— What is required —
Please copy out the entries exactly, skipping any pictures.
——————
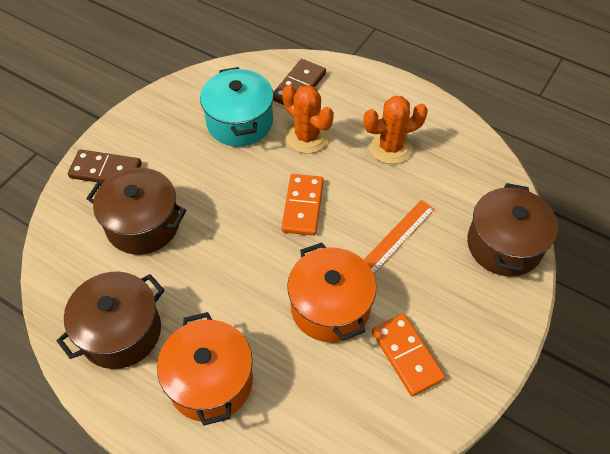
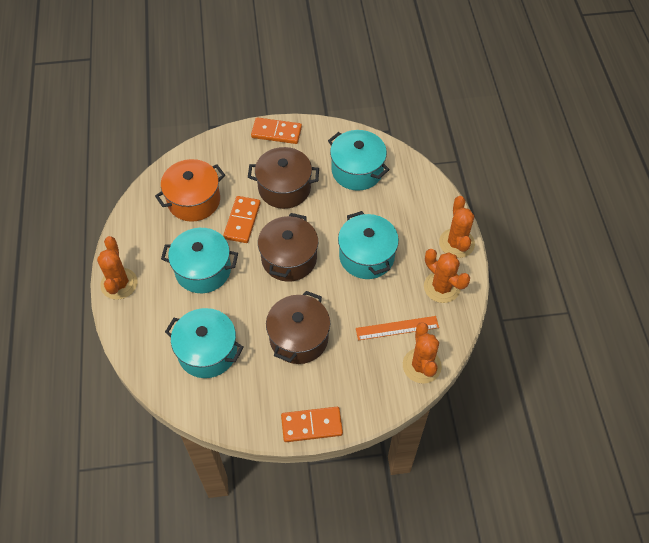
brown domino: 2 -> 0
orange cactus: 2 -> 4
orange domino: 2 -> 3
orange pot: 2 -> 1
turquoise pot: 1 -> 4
——————
— Expected answer —
brown domino: 2 -> 0
orange cactus: 2 -> 4
orange domino: 2 -> 3
orange pot: 2 -> 1
turquoise pot: 1 -> 4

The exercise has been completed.